ASSIGNED TASK: Since only the written part is wanted, repeat the records exactly and omit the pictures.

Saved data entries:
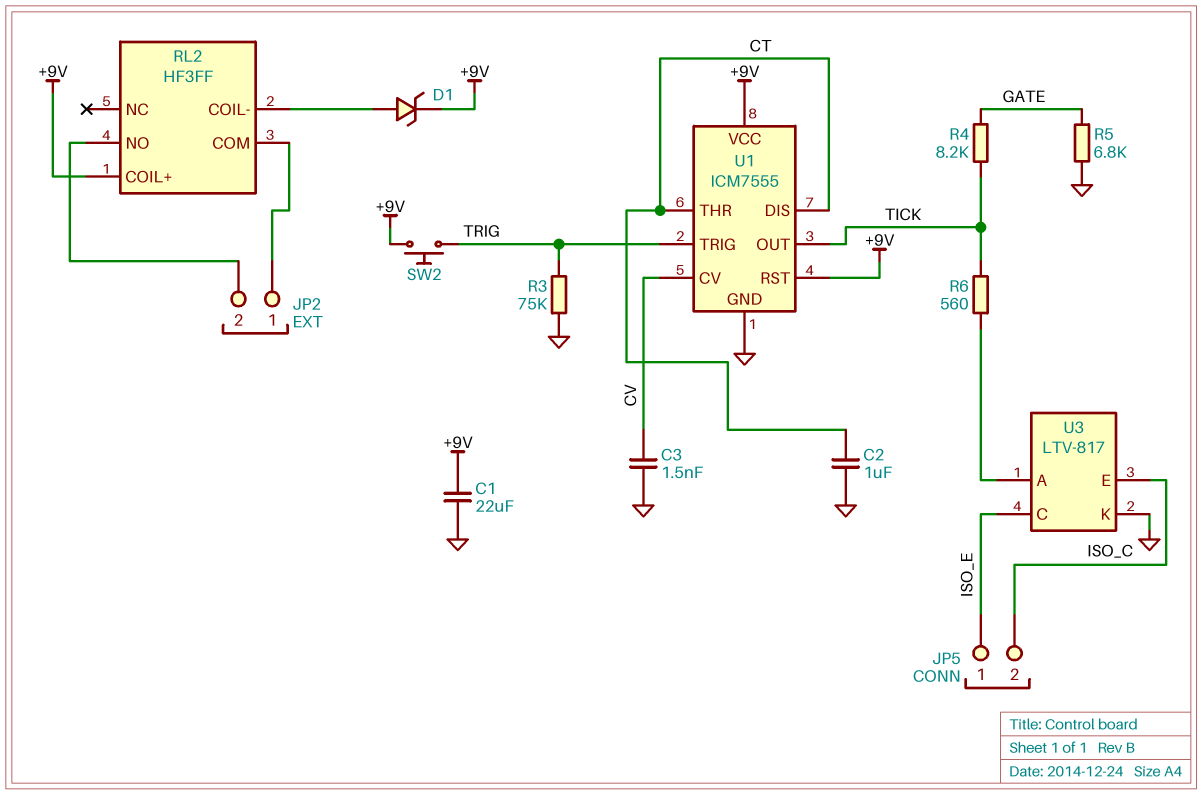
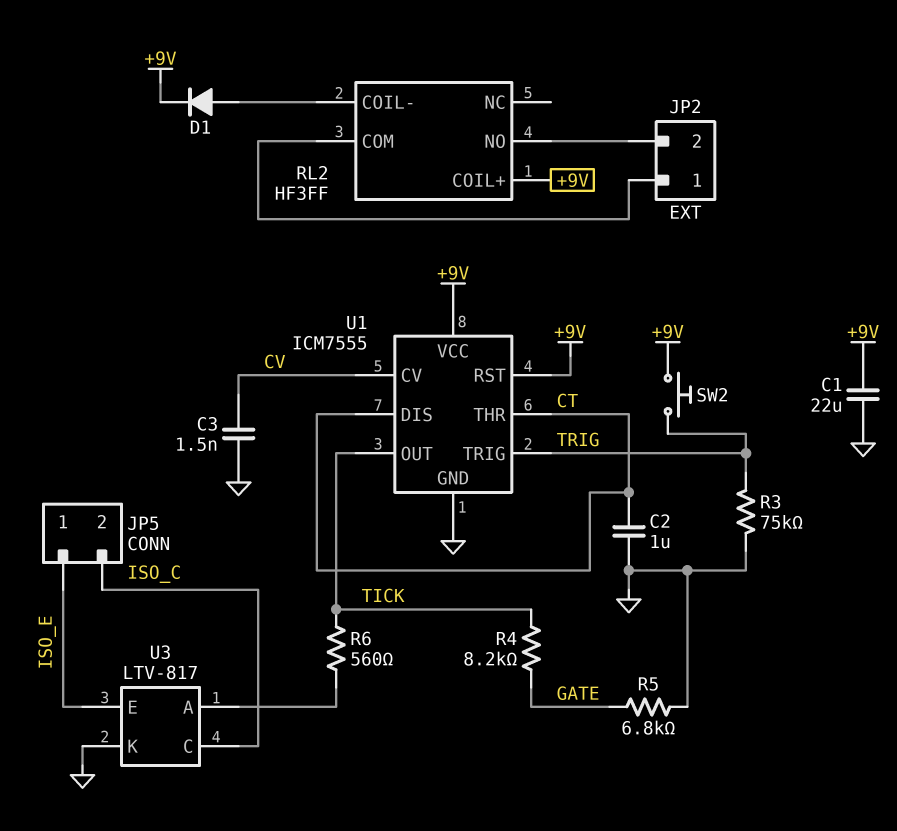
D1: zener (A RL2/COIL-, K +9V) -> diode (A RL2/COIL-, K +9V)
U3 pin C: ISO_E -> ISO_C
U3 pin E: ISO_C -> ISO_E

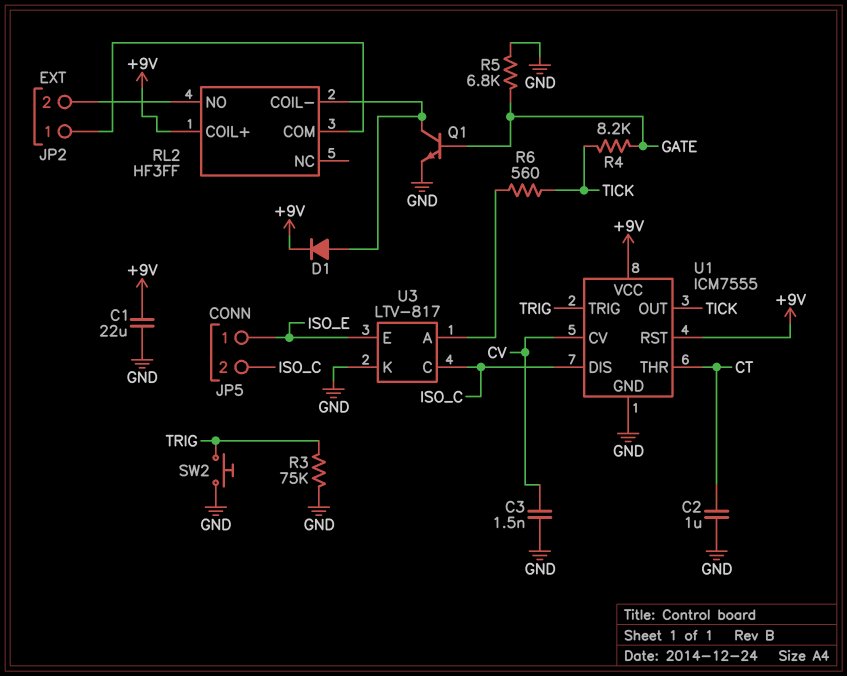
Q1: none -> NPN (B GATE, C RL2/COIL-, E GND)
SW2: button (+9V, TRIG) -> button (GND, TRIG)
U1 pin DIS: CT -> ISO_C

EXPECTED ANSWER:
D1: zener (A RL2/COIL-, K +9V) -> diode (A RL2/COIL-, K +9V)
U3 pin C: ISO_E -> ISO_C
U3 pin E: ISO_C -> ISO_E

Q1: none -> NPN (B GATE, C RL2/COIL-, E GND)
SW2: button (+9V, TRIG) -> button (GND, TRIG)
U1 pin DIS: CT -> ISO_C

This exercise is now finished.